### Work instructions
Set down exactly the lines that run from the one containing "shifted | bread" to the end of the material below, both included, without pictures.

'''

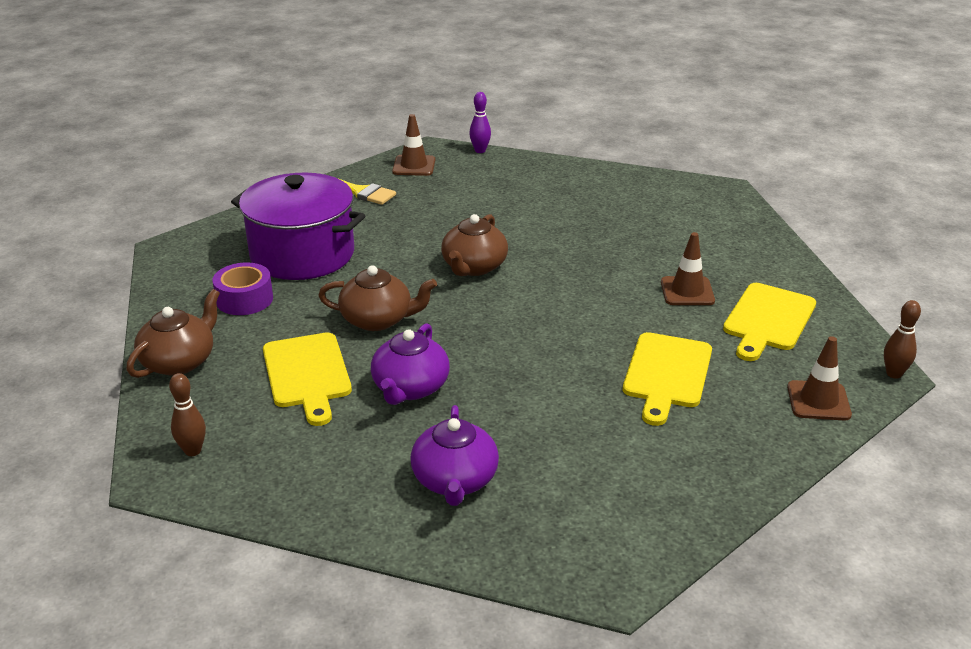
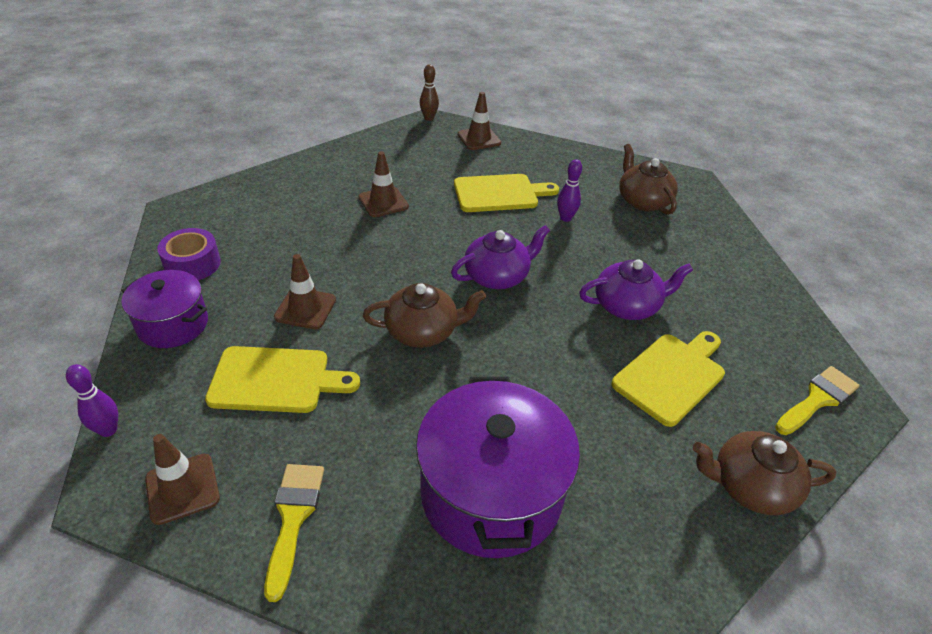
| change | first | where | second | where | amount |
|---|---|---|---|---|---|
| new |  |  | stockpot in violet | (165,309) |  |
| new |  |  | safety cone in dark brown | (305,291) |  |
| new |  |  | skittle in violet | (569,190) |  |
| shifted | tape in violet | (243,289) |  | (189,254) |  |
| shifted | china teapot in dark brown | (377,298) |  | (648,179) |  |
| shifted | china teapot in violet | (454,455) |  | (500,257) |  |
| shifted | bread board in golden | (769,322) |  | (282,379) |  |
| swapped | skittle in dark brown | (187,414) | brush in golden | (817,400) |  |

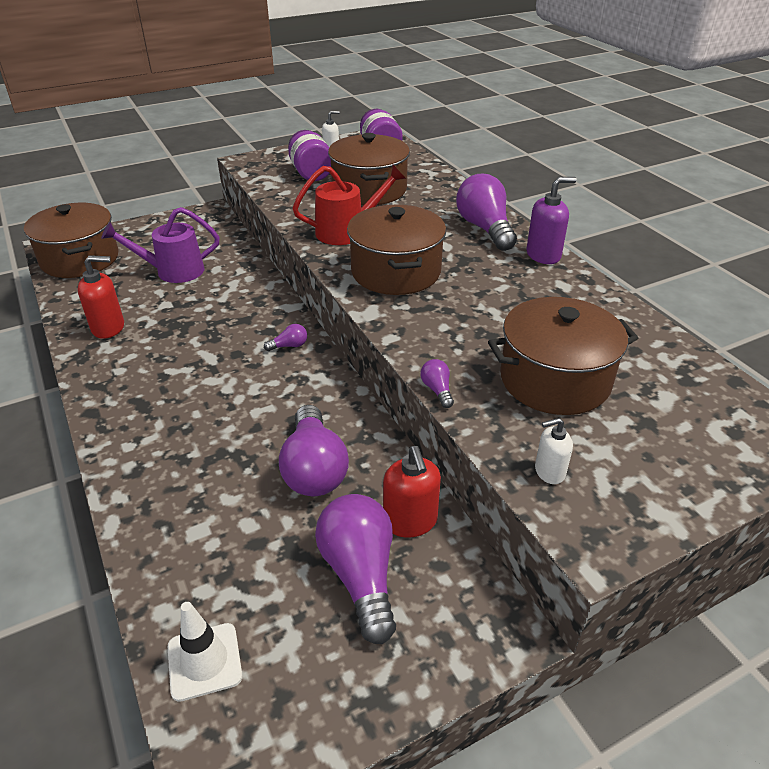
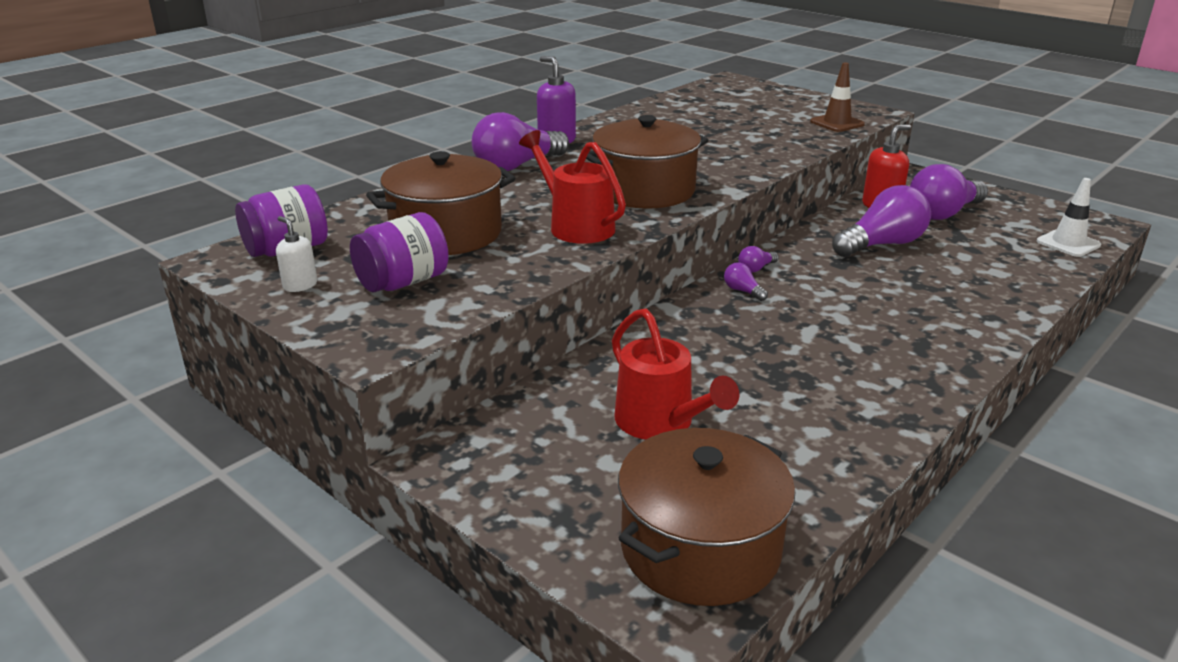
| change | first | where | second | where | amount |
|---|---|---|---|---|---|
| gone | soap dispenser in scarlet | (100,297) |  |  |  |
| gone | stockpot in dark brown | (563,356) |  |  |  |
| shifted | light bulb in violet | (437,383) |  | (758,259) |  |
| swapped | soap dispenser in snow-white | (554,451) | safety cone in dark brown | (837,97) |  |
| repainted | sprinkling can in violet | (160,245) | sprinkling can in scarlet | (675,374) |  |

'''

### Output for this exercise
| shifted | bread board in golden | (769,322) |  | (282,379) |  |
| swapped | skittle in dark brown | (187,414) | brush in golden | (817,400) |  |

| change | first | where | second | where | amount |
|---|---|---|---|---|---|
| gone | soap dispenser in scarlet | (100,297) |  |  |  |
| gone | stockpot in dark brown | (563,356) |  |  |  |
| shifted | light bulb in violet | (437,383) |  | (758,259) |  |
| swapped | soap dispenser in snow-white | (554,451) | safety cone in dark brown | (837,97) |  |
| repainted | sprinkling can in violet | (160,245) | sprinkling can in scarlet | (675,374) |  |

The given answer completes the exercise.